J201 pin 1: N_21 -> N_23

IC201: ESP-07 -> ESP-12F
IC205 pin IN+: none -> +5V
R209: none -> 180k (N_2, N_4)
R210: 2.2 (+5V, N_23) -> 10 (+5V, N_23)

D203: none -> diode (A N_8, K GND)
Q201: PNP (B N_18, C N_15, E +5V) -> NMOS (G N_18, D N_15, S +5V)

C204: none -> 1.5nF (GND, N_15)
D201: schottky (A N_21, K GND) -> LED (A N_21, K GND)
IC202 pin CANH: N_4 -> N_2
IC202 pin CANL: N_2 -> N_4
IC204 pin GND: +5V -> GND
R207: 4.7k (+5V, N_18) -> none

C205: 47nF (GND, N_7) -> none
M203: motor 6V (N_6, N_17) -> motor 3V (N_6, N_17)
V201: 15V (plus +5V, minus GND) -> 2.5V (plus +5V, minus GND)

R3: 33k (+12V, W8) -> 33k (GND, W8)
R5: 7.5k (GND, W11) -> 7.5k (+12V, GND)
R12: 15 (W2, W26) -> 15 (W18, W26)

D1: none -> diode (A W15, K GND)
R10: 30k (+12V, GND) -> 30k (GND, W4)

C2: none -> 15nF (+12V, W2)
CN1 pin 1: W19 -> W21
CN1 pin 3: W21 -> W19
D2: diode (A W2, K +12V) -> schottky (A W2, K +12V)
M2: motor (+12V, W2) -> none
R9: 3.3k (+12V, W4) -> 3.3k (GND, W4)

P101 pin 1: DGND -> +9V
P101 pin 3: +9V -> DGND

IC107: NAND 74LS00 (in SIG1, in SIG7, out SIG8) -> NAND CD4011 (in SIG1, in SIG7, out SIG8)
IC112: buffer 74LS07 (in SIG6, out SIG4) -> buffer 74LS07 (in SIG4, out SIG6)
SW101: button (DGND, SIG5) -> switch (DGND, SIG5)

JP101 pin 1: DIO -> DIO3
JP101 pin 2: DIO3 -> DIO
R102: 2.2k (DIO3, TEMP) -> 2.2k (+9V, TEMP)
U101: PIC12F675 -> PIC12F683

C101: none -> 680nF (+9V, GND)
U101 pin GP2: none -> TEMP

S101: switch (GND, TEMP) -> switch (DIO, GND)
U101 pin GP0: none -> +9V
------------------------------------------------------------
- **What you will do**:
Having found the line with "R3: 33k (+12V, W8) -> 33k (GND, W8)", please set it down along with every line after it through the end of the material above, exactly and with nothing added.

- **Result for this task**:
R3: 33k (+12V, W8) -> 33k (GND, W8)
R5: 7.5k (GND, W11) -> 7.5k (+12V, GND)
R12: 15 (W2, W26) -> 15 (W18, W26)

D1: none -> diode (A W15, K GND)
R10: 30k (+12V, GND) -> 30k (GND, W4)

C2: none -> 15nF (+12V, W2)
CN1 pin 1: W19 -> W21
CN1 pin 3: W21 -> W19
D2: diode (A W2, K +12V) -> schottky (A W2, K +12V)
M2: motor (+12V, W2) -> none
R9: 3.3k (+12V, W4) -> 3.3k (GND, W4)

P101 pin 1: DGND -> +9V
P101 pin 3: +9V -> DGND

IC107: NAND 74LS00 (in SIG1, in SIG7, out SIG8) -> NAND CD4011 (in SIG1, in SIG7, out SIG8)
IC112: buffer 74LS07 (in SIG6, out SIG4) -> buffer 74LS07 (in SIG4, out SIG6)
SW101: button (DGND, SIG5) -> switch (DGND, SIG5)

JP101 pin 1: DIO -> DIO3
JP101 pin 2: DIO3 -> DIO
R102: 2.2k (DIO3, TEMP) -> 2.2k (+9V, TEMP)
U101: PIC12F675 -> PIC12F683

C101: none -> 680nF (+9V, GND)
U101 pin GP2: none -> TEMP

S101: switch (GND, TEMP) -> switch (DIO, GND)
U101 pin GP0: none -> +9V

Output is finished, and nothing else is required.